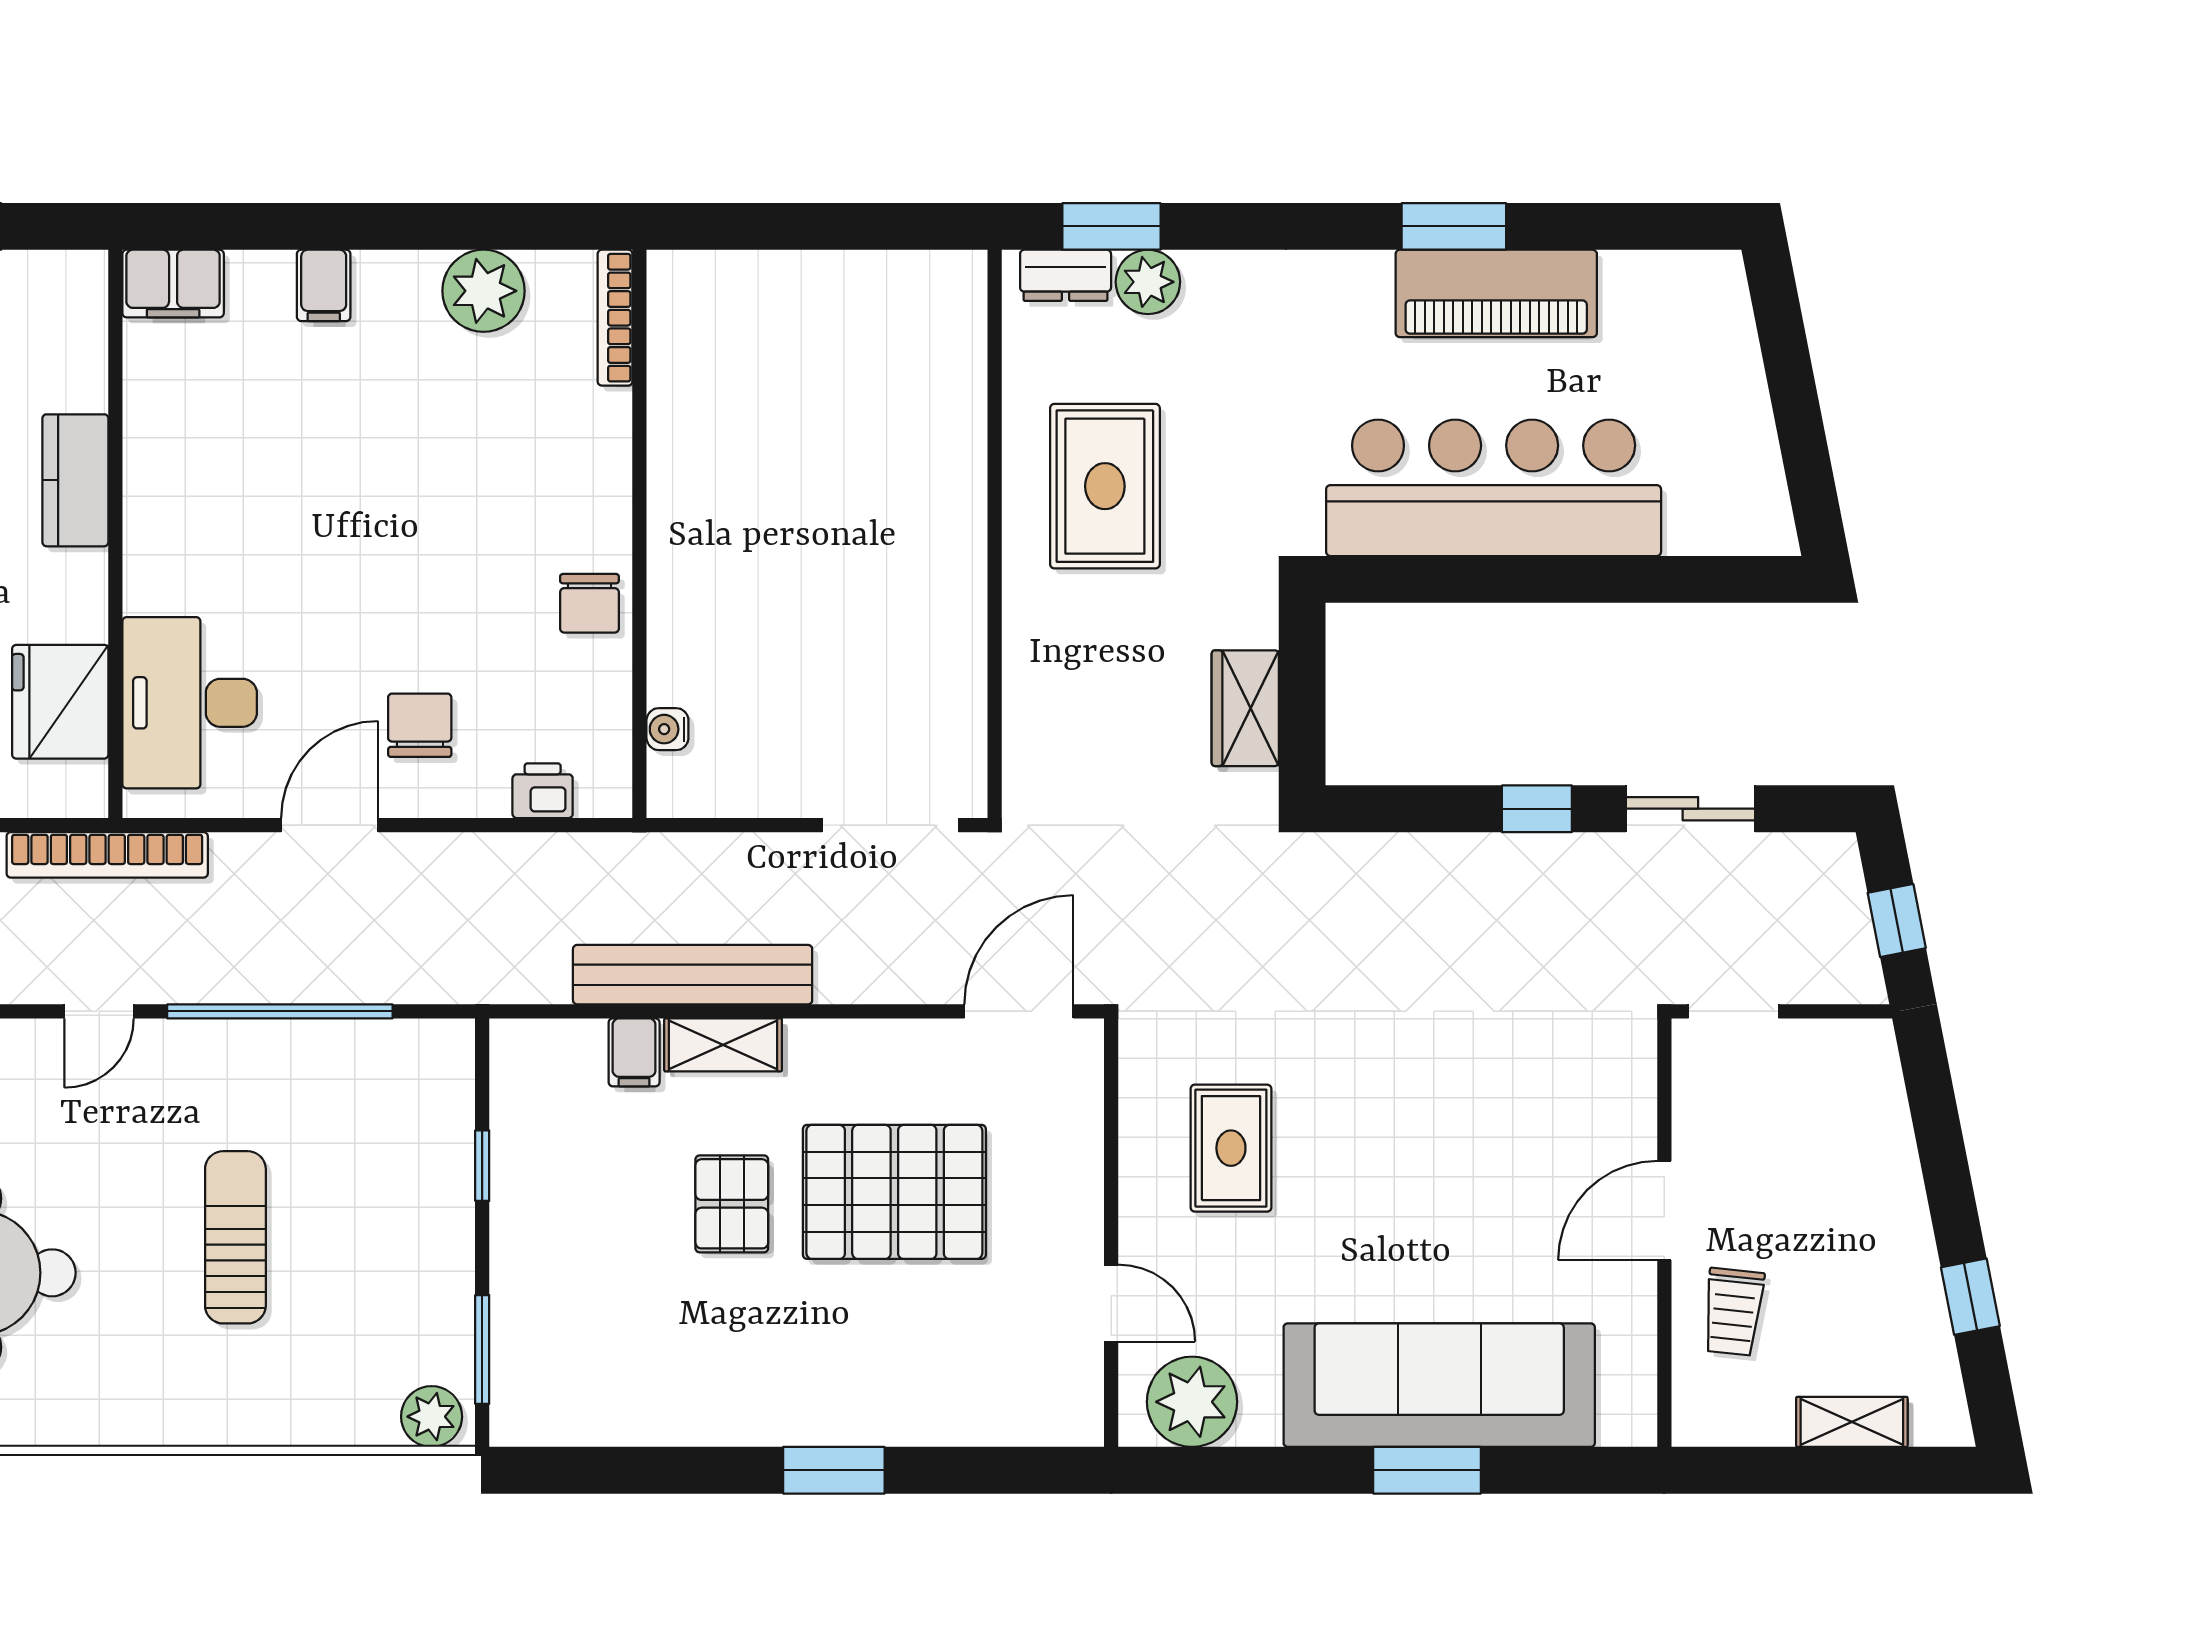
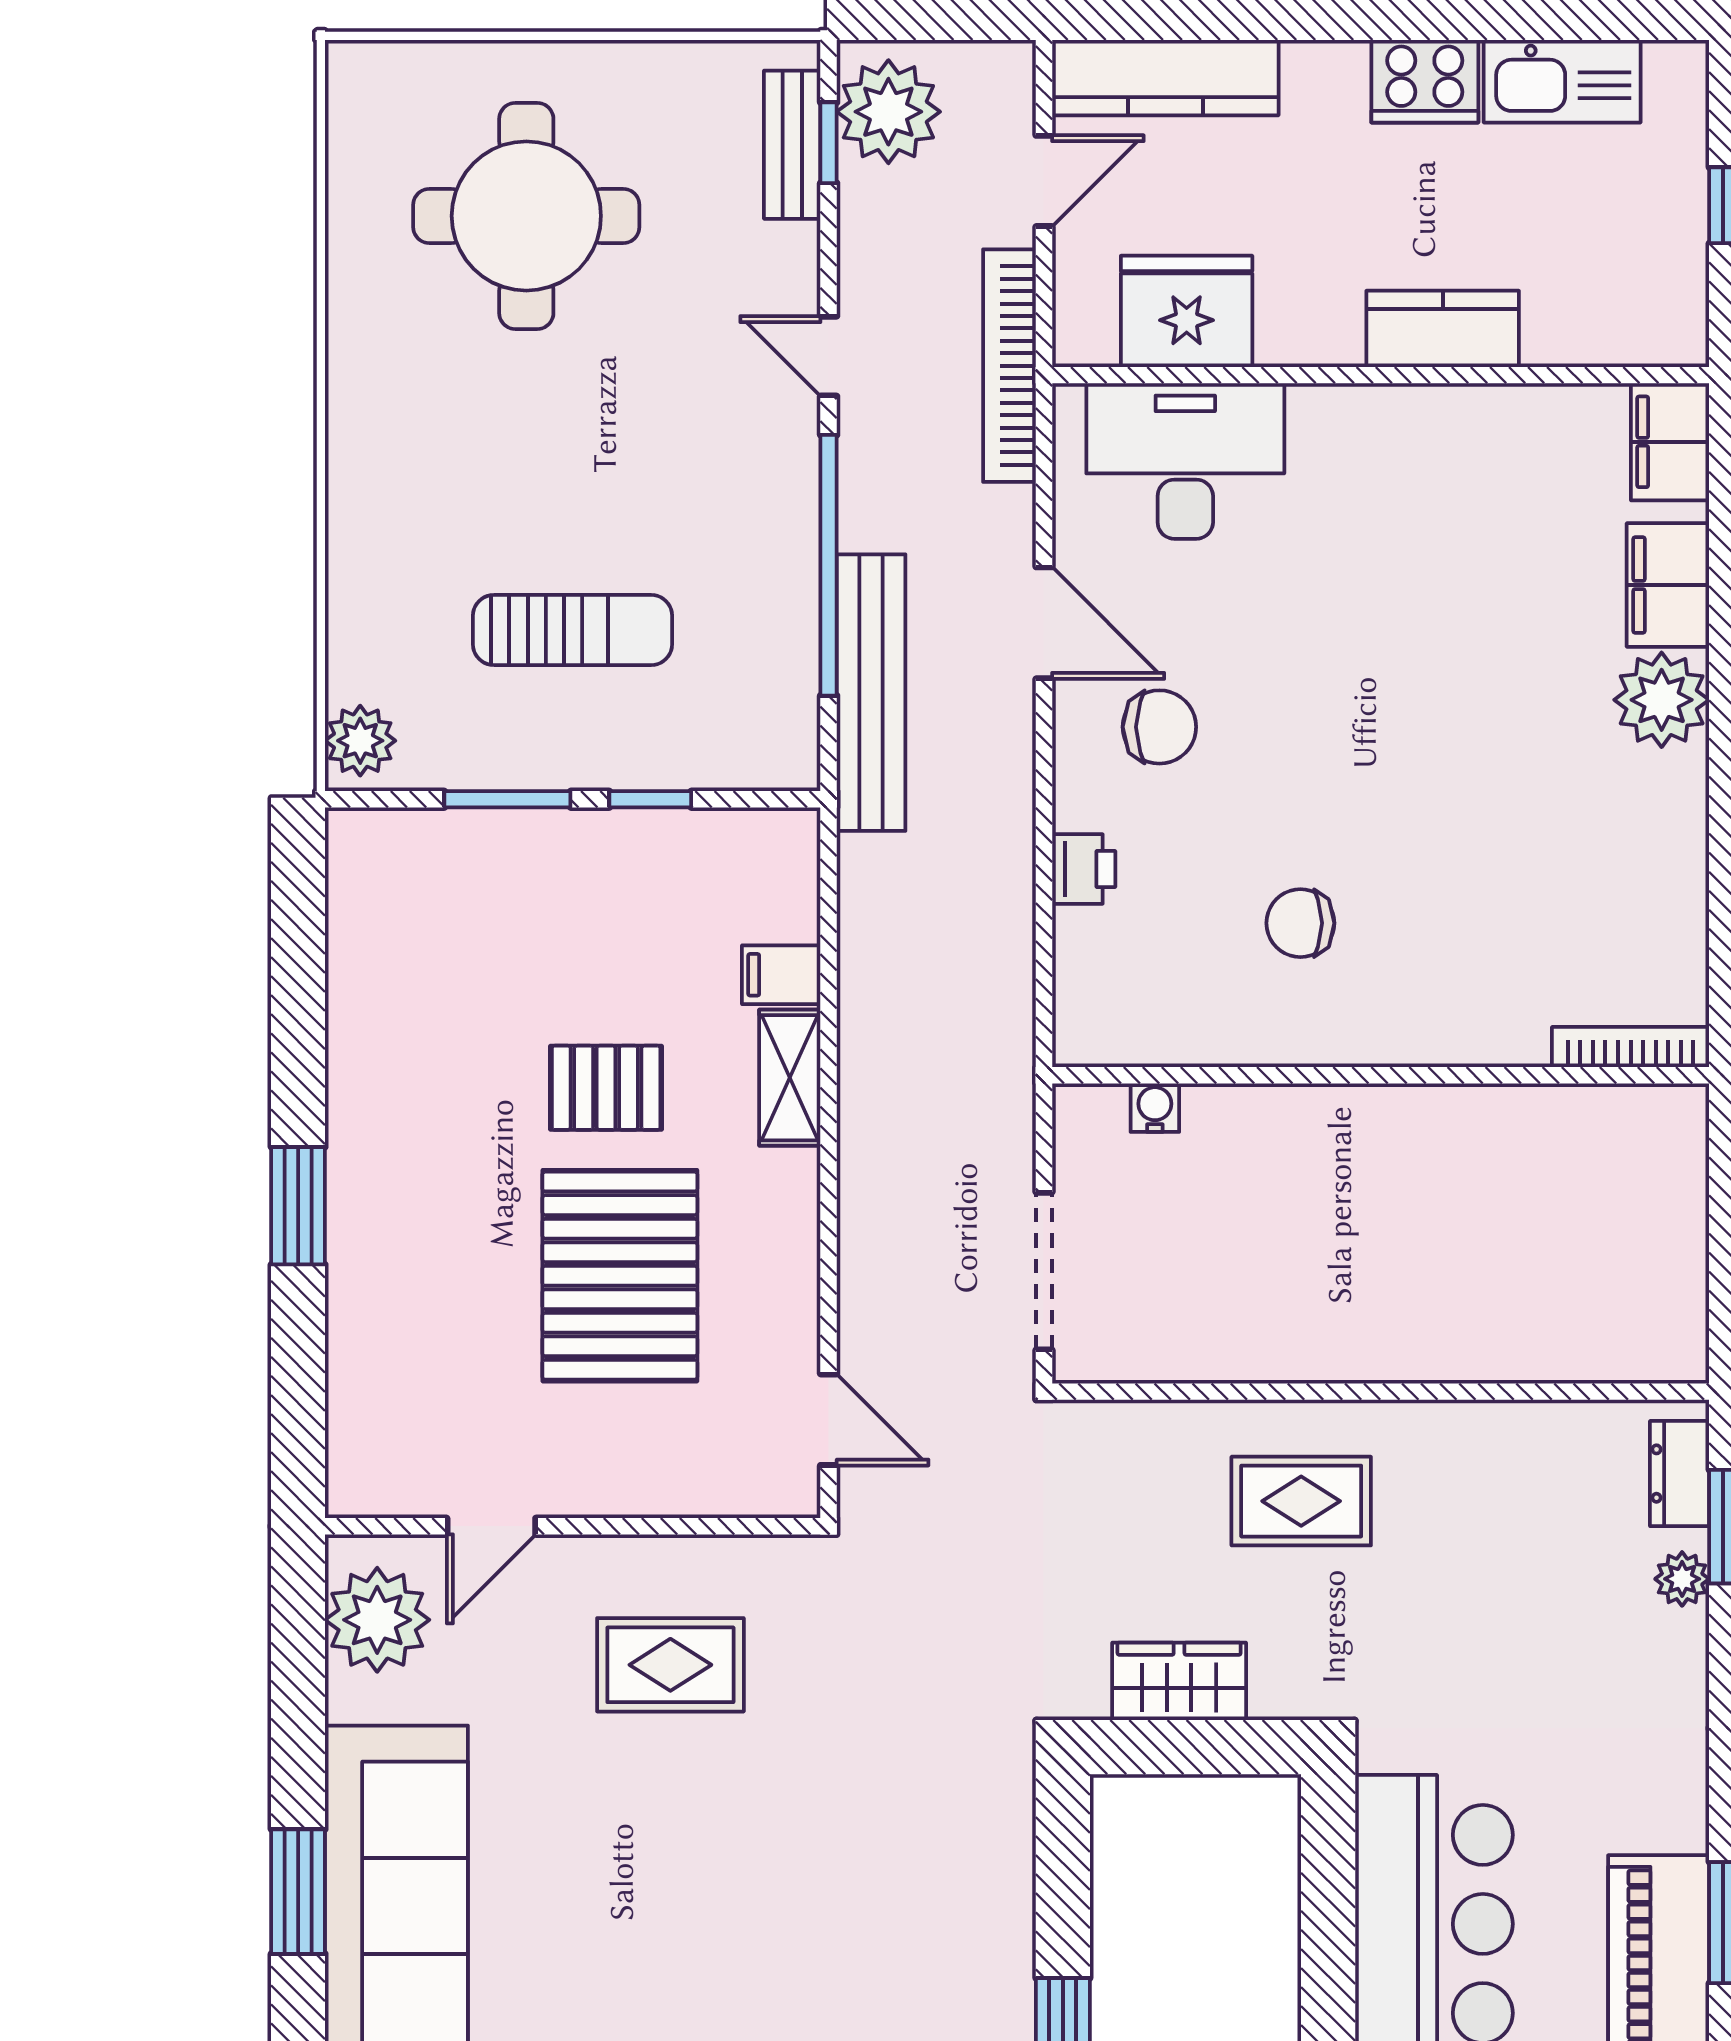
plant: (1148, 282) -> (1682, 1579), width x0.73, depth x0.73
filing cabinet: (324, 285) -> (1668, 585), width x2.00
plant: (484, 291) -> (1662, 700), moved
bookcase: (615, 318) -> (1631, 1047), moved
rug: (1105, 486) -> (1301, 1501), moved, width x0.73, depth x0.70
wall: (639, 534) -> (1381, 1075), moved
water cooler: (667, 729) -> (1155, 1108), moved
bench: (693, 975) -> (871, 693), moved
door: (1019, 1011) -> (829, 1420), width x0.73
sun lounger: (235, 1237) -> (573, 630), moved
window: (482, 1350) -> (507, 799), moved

════════════════

*Exercise instructions:* What are the lines from the one containing "door: (1019, 1011)" through the end of the material? Reproduce them exactly, both ends included, with nothing added.

*Answer section:*
door: (1019, 1011) -> (829, 1420), width x0.73
sun lounger: (235, 1237) -> (573, 630), moved
window: (482, 1350) -> (507, 799), moved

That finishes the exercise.